- WHAT NEEDS TO BE DONE: Nothing but the lines from the one containing "R18: 30k (U3/in-, n10) -> none" through the last line of the material should appear in the answer, transcribed exactly, pictures excluded.

- INPUT FOR THIS TASK:
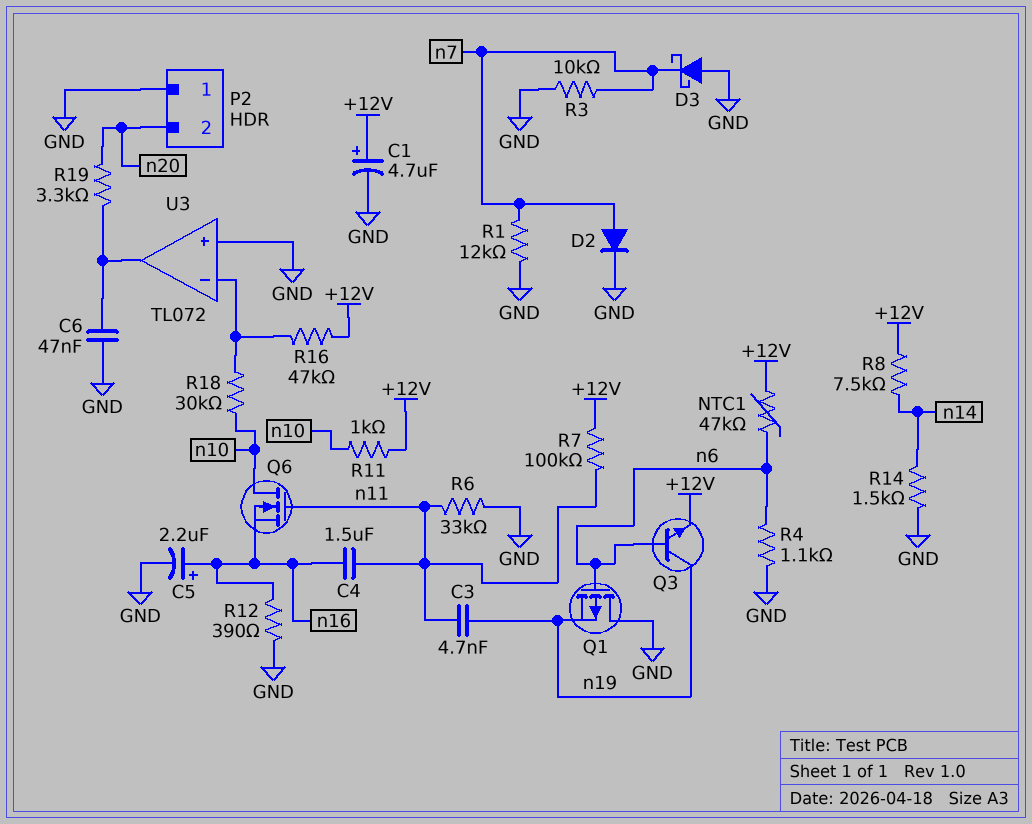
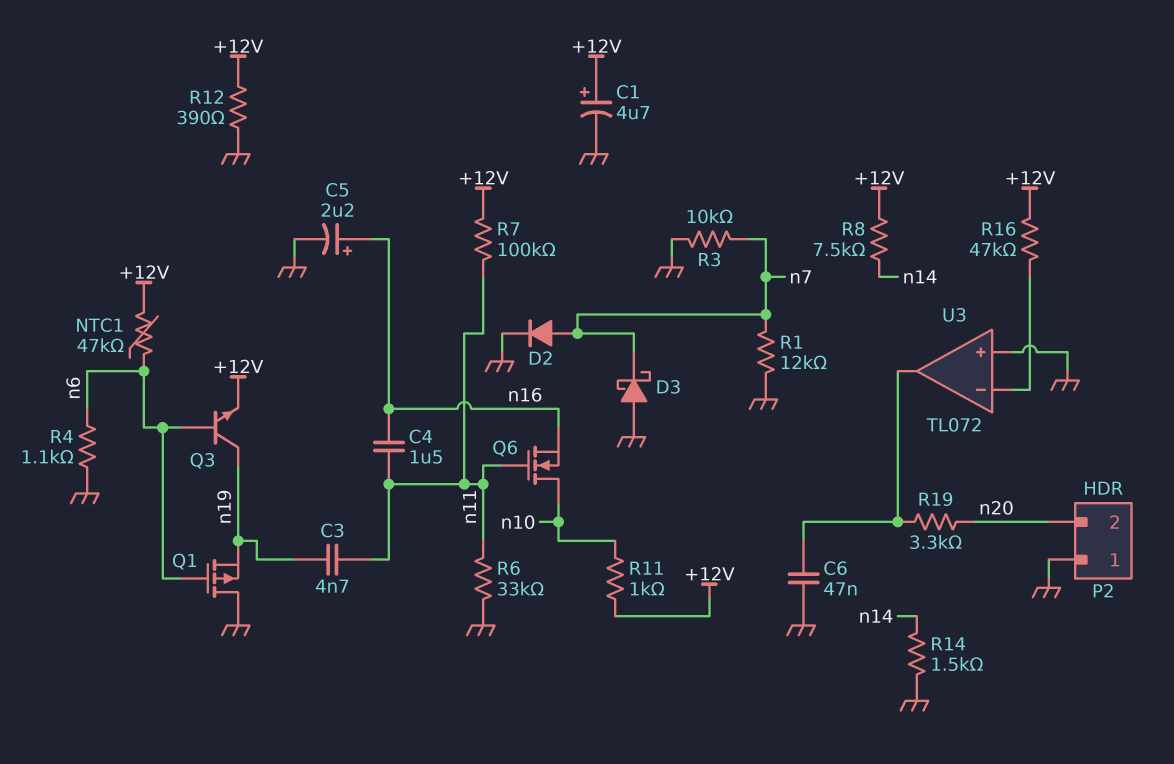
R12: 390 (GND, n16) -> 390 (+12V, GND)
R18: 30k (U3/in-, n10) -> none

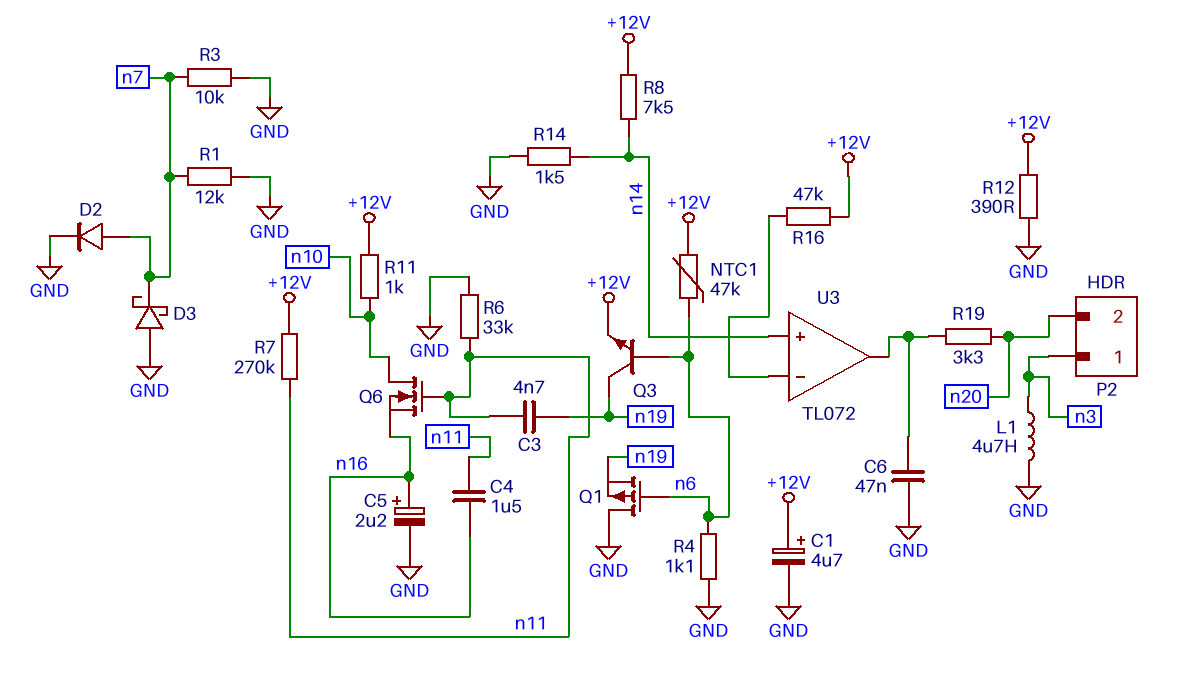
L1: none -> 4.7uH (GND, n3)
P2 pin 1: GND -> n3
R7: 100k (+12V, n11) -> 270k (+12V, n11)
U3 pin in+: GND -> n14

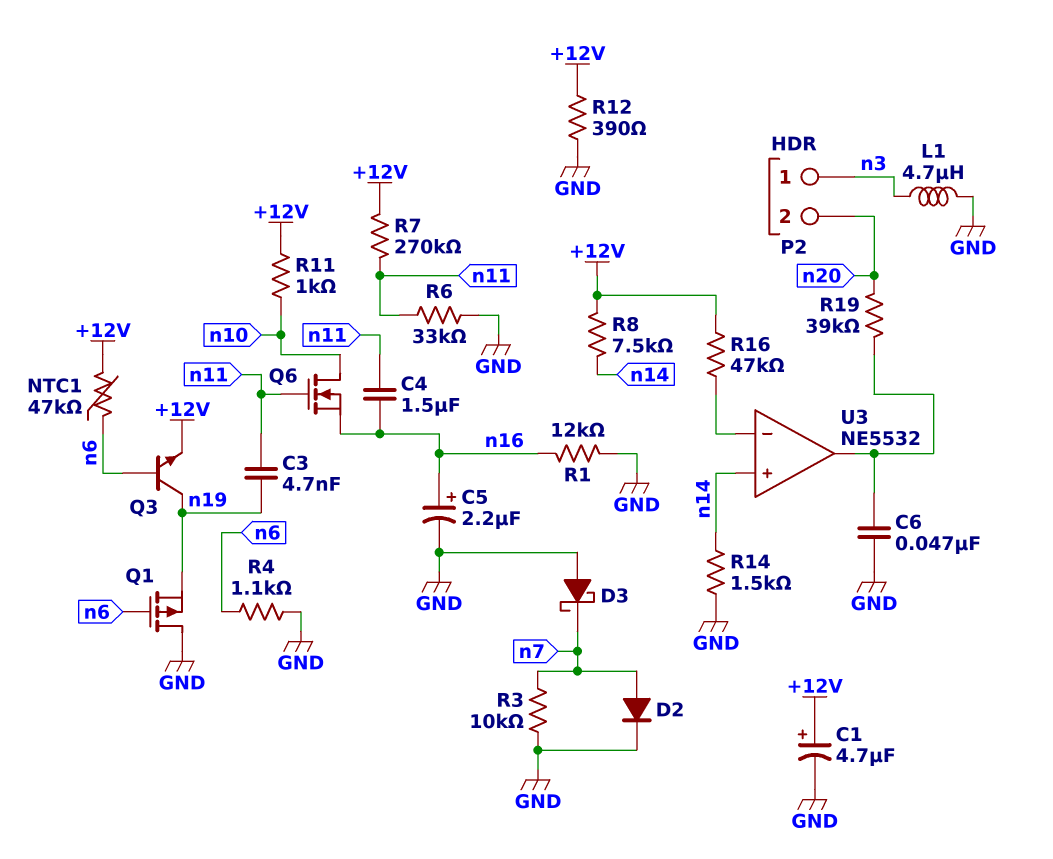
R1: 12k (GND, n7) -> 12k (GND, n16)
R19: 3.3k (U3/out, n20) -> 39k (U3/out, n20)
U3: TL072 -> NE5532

- THE COMPLETED TASK:
R18: 30k (U3/in-, n10) -> none

L1: none -> 4.7uH (GND, n3)
P2 pin 1: GND -> n3
R7: 100k (+12V, n11) -> 270k (+12V, n11)
U3 pin in+: GND -> n14

R1: 12k (GND, n7) -> 12k (GND, n16)
R19: 3.3k (U3/out, n20) -> 39k (U3/out, n20)
U3: TL072 -> NE5532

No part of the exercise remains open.